◆ DATA FOR THIS TASK ◆
□ □ □

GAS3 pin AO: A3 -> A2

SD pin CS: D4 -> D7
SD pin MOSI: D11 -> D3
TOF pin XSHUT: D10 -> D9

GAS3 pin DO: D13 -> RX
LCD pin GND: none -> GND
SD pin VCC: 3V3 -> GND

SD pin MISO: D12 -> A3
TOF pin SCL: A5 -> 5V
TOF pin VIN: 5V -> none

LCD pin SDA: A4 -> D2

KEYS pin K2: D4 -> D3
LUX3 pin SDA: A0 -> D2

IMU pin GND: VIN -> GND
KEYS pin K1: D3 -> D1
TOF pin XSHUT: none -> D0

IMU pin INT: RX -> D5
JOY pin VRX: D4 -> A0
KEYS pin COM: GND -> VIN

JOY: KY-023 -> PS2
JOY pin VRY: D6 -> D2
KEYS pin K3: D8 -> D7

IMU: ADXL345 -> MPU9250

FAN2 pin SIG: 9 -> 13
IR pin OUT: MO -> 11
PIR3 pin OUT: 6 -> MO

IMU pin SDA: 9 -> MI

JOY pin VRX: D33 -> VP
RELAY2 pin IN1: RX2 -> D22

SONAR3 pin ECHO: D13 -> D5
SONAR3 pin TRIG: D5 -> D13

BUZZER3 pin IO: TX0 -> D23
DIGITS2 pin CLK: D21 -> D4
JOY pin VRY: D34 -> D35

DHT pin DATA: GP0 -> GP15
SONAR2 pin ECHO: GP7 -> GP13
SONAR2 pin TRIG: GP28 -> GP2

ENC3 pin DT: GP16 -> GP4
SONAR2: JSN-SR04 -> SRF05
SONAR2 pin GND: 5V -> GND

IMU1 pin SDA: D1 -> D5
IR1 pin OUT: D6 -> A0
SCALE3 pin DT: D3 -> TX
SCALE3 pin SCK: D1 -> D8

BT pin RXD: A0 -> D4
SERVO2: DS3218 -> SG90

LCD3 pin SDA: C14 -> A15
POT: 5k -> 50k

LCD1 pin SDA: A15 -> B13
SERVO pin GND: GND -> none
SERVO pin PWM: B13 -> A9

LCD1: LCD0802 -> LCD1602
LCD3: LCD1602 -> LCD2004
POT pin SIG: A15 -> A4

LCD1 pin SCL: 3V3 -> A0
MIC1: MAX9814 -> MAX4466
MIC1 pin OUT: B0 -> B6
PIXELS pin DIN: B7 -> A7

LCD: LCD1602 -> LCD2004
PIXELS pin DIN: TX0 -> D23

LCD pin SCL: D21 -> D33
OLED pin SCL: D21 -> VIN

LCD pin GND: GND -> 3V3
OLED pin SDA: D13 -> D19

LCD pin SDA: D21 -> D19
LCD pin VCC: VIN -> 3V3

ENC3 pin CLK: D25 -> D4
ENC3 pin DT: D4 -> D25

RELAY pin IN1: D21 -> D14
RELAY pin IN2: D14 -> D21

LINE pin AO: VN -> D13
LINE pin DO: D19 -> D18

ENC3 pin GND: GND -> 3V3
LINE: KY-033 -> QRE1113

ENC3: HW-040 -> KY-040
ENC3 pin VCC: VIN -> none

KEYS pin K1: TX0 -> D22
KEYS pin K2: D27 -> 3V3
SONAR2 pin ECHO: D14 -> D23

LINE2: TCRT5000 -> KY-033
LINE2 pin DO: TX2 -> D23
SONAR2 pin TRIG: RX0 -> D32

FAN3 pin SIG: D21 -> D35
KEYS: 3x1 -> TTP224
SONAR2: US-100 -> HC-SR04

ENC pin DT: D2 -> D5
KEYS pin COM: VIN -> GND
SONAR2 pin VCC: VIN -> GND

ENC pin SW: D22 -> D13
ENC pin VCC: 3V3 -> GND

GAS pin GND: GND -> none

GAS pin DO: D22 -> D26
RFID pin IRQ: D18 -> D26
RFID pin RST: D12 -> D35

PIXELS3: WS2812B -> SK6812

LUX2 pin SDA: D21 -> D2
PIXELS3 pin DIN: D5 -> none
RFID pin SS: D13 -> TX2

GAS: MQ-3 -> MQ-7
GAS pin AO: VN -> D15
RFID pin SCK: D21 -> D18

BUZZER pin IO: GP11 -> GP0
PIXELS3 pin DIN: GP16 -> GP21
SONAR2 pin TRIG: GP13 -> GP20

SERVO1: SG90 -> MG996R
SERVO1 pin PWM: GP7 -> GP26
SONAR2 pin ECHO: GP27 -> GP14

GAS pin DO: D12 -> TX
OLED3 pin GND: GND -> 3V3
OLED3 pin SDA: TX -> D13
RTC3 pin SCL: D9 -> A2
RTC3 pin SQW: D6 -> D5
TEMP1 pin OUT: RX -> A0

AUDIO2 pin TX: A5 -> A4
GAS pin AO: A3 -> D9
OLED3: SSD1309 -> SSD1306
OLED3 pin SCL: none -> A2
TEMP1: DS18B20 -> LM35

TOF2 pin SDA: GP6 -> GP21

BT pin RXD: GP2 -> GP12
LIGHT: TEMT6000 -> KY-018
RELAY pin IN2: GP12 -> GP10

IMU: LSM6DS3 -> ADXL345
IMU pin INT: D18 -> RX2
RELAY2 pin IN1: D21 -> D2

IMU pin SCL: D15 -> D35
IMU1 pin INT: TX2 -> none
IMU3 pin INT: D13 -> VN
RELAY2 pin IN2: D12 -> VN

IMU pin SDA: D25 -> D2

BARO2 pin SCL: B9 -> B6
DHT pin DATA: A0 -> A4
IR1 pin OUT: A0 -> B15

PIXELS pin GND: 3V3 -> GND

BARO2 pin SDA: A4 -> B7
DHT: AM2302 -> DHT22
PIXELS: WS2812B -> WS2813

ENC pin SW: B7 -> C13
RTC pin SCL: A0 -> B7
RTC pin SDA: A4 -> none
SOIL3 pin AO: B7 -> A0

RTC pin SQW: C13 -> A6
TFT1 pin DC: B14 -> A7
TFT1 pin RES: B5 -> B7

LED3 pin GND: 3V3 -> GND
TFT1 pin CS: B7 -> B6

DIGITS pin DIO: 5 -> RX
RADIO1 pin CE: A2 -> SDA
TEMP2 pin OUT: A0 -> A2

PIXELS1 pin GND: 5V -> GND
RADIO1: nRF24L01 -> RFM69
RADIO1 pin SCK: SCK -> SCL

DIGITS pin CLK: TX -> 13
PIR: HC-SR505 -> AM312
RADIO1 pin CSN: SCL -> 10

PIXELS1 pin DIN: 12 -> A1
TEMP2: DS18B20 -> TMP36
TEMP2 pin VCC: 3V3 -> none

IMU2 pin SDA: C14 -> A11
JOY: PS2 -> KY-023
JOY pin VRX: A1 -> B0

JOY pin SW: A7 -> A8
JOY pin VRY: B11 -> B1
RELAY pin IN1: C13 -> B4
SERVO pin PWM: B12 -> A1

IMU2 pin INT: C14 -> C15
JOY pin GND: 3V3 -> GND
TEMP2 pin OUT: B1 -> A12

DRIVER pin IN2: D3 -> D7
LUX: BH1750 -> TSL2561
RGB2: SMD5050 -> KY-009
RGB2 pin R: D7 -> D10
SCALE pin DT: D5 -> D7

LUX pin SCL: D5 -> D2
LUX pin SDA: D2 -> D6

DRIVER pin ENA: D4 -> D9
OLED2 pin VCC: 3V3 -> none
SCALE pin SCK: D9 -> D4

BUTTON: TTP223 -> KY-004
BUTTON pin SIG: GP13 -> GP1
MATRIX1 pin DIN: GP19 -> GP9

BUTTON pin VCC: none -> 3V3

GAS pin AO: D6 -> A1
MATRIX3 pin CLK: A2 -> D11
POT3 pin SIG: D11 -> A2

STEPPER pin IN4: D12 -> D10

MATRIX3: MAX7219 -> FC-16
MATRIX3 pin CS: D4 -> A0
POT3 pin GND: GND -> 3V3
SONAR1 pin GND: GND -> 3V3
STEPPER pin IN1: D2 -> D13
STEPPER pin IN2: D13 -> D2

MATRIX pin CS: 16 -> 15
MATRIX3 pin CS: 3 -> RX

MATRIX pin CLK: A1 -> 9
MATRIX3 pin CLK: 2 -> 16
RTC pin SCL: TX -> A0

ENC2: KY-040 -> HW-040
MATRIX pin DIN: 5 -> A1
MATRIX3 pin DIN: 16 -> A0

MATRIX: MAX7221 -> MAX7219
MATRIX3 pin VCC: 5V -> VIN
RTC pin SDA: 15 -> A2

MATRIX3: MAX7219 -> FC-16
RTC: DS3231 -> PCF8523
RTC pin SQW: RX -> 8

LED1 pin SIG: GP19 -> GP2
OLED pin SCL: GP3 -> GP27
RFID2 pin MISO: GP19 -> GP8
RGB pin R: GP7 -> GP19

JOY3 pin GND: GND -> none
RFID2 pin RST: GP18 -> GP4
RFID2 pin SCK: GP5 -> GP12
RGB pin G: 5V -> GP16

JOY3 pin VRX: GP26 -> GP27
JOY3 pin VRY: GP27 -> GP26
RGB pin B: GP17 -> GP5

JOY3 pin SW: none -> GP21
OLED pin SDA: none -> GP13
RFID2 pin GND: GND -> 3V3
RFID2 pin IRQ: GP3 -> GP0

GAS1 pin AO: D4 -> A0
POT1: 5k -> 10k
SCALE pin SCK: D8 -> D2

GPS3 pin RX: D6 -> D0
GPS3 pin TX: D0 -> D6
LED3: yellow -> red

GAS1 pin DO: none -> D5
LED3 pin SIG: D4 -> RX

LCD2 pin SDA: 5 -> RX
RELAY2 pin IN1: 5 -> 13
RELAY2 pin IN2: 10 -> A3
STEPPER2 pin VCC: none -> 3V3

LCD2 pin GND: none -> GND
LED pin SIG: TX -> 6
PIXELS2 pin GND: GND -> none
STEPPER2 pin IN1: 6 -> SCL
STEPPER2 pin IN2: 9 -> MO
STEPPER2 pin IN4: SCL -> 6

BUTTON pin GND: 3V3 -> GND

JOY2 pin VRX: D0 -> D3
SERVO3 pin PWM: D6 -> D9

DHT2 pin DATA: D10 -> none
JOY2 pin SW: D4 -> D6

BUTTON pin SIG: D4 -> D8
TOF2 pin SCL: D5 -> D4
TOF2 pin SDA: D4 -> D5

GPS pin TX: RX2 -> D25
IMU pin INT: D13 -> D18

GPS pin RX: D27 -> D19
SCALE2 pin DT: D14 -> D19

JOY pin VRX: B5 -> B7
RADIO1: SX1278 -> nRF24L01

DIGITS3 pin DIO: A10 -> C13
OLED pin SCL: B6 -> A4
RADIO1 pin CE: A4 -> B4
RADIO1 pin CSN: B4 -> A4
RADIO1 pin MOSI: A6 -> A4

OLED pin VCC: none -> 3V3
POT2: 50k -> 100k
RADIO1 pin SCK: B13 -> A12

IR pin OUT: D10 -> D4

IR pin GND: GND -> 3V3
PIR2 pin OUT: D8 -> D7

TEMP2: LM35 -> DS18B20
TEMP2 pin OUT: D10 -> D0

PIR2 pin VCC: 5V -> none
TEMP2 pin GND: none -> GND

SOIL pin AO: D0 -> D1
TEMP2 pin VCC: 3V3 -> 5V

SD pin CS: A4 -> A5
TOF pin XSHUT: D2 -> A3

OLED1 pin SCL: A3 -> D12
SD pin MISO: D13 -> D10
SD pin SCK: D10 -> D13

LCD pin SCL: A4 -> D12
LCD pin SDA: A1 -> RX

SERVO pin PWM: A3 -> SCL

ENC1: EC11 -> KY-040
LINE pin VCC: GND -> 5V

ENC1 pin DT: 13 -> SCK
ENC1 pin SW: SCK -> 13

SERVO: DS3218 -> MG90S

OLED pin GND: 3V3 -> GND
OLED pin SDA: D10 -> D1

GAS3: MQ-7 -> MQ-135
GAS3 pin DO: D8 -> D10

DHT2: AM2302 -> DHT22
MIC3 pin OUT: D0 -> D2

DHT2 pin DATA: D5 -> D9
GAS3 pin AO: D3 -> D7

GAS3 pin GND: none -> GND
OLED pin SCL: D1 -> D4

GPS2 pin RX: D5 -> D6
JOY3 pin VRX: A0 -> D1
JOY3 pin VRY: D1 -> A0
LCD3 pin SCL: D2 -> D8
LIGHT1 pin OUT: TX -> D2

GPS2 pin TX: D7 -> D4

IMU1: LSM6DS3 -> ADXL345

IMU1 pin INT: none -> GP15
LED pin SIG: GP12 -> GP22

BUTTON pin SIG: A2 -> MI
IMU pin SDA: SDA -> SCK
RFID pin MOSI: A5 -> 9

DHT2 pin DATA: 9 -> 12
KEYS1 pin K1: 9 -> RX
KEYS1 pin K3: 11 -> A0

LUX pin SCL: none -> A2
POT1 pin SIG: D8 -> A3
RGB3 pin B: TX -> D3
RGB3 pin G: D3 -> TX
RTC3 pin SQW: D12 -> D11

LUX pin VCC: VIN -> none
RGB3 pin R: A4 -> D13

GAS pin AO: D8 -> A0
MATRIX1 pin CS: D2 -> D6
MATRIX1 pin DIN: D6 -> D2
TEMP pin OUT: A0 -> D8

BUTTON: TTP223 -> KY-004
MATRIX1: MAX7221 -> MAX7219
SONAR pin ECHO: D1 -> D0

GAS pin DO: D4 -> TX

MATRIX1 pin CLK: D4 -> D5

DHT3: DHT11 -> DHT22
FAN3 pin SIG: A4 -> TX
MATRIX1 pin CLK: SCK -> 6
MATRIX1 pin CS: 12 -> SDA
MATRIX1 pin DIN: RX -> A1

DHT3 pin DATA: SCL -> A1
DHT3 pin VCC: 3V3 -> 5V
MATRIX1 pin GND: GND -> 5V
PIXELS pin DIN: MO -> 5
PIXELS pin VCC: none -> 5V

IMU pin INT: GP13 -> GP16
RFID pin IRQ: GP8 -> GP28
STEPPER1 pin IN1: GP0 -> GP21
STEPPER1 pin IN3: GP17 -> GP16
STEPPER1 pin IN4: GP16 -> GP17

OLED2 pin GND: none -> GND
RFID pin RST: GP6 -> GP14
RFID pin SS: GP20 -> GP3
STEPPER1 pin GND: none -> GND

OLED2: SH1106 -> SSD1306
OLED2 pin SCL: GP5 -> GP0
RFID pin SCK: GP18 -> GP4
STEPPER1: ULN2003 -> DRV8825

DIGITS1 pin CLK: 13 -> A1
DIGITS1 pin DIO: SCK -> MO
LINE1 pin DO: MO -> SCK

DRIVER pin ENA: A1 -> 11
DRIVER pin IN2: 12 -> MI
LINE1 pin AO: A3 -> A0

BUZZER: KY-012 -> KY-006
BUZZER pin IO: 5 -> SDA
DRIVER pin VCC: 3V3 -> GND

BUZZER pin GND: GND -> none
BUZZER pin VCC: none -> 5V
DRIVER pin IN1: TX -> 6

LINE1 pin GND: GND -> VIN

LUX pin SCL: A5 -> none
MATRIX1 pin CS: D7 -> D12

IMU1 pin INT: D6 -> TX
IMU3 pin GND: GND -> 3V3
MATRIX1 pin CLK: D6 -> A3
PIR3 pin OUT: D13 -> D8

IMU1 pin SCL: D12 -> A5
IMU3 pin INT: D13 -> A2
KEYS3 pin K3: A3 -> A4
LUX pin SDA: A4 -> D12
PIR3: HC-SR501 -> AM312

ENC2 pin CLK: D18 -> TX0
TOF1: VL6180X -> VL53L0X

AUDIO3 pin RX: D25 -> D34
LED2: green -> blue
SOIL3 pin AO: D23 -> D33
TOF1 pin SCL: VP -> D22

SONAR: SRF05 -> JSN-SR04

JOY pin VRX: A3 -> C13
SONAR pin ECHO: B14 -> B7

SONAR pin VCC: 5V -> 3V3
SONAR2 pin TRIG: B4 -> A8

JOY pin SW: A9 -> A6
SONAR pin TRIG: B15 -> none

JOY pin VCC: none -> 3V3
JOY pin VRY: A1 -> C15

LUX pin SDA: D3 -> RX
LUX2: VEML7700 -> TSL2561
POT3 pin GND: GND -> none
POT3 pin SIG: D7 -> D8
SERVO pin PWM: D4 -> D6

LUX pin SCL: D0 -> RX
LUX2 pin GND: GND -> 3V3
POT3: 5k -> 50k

□ □ □

◆ WORK ORDER ◆
All that is wanted is an exact copy of the lines above from the one with "BUTTON pin SIG: A2 -> MI" through the one with "PIR3 pin OUT: D13 -> D8", with both ends included.

◆ SOLUTION FOR THIS PROBLEM ◆
BUTTON pin SIG: A2 -> MI
IMU pin SDA: SDA -> SCK
RFID pin MOSI: A5 -> 9

DHT2 pin DATA: 9 -> 12
KEYS1 pin K1: 9 -> RX
KEYS1 pin K3: 11 -> A0

LUX pin SCL: none -> A2
POT1 pin SIG: D8 -> A3
RGB3 pin B: TX -> D3
RGB3 pin G: D3 -> TX
RTC3 pin SQW: D12 -> D11

LUX pin VCC: VIN -> none
RGB3 pin R: A4 -> D13

GAS pin AO: D8 -> A0
MATRIX1 pin CS: D2 -> D6
MATRIX1 pin DIN: D6 -> D2
TEMP pin OUT: A0 -> D8

BUTTON: TTP223 -> KY-004
MATRIX1: MAX7221 -> MAX7219
SONAR pin ECHO: D1 -> D0

GAS pin DO: D4 -> TX

MATRIX1 pin CLK: D4 -> D5

DHT3: DHT11 -> DHT22
FAN3 pin SIG: A4 -> TX
MATRIX1 pin CLK: SCK -> 6
MATRIX1 pin CS: 12 -> SDA
MATRIX1 pin DIN: RX -> A1

DHT3 pin DATA: SCL -> A1
DHT3 pin VCC: 3V3 -> 5V
MATRIX1 pin GND: GND -> 5V
PIXELS pin DIN: MO -> 5
PIXELS pin VCC: none -> 5V

IMU pin INT: GP13 -> GP16
RFID pin IRQ: GP8 -> GP28
STEPPER1 pin IN1: GP0 -> GP21
STEPPER1 pin IN3: GP17 -> GP16
STEPPER1 pin IN4: GP16 -> GP17

OLED2 pin GND: none -> GND
RFID pin RST: GP6 -> GP14
RFID pin SS: GP20 -> GP3
STEPPER1 pin GND: none -> GND

OLED2: SH1106 -> SSD1306
OLED2 pin SCL: GP5 -> GP0
RFID pin SCK: GP18 -> GP4
STEPPER1: ULN2003 -> DRV8825

DIGITS1 pin CLK: 13 -> A1
DIGITS1 pin DIO: SCK -> MO
LINE1 pin DO: MO -> SCK

DRIVER pin ENA: A1 -> 11
DRIVER pin IN2: 12 -> MI
LINE1 pin AO: A3 -> A0

BUZZER: KY-012 -> KY-006
BUZZER pin IO: 5 -> SDA
DRIVER pin VCC: 3V3 -> GND

BUZZER pin GND: GND -> none
BUZZER pin VCC: none -> 5V
DRIVER pin IN1: TX -> 6

LINE1 pin GND: GND -> VIN

LUX pin SCL: A5 -> none
MATRIX1 pin CS: D7 -> D12

IMU1 pin INT: D6 -> TX
IMU3 pin GND: GND -> 3V3
MATRIX1 pin CLK: D6 -> A3
PIR3 pin OUT: D13 -> D8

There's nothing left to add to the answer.